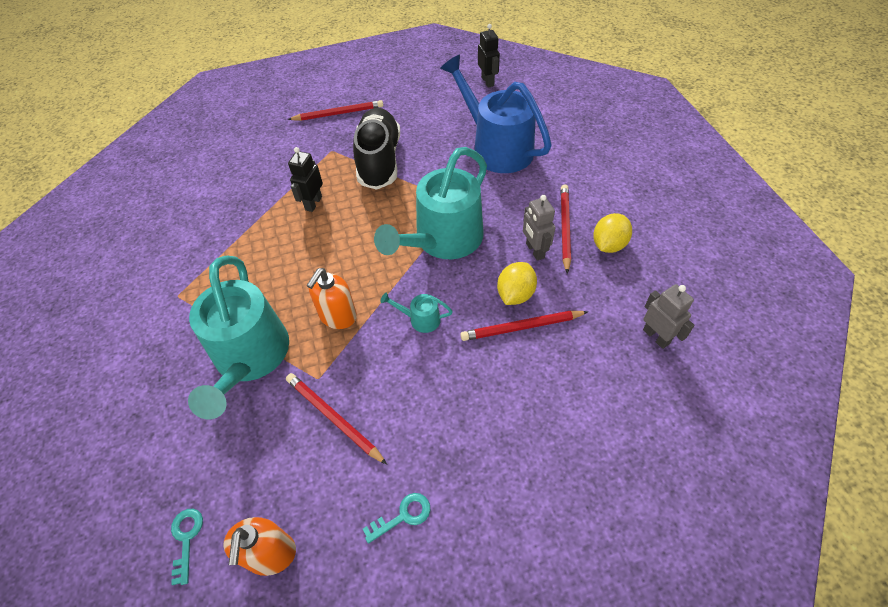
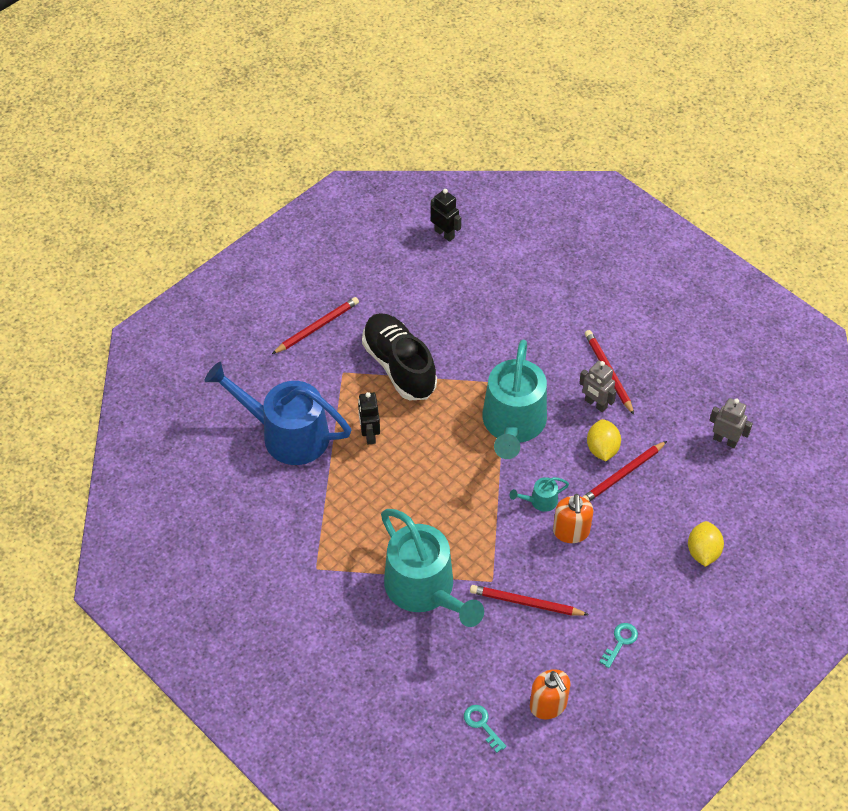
camera: 30 degrees left, 0 degrees up
(338, 316) = (471, 527): orange soap dispenser -> orange soap dispenser (571, 532)
(497, 148) = (502, 311): blue watering can -> blue watering can (287, 434)
(608, 245) = (652, 375): yellow lemon -> yellow lemon (703, 552)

_EXERCISE INSTRUCTIONS_. Lines before the one containing "(338, 316) = (471, 527): orange" are to be left out; that line and every line after it through the end of the data should be copied exactly.

_RESPONSE_.
(338, 316) = (471, 527): orange soap dispenser -> orange soap dispenser (571, 532)
(497, 148) = (502, 311): blue watering can -> blue watering can (287, 434)
(608, 245) = (652, 375): yellow lemon -> yellow lemon (703, 552)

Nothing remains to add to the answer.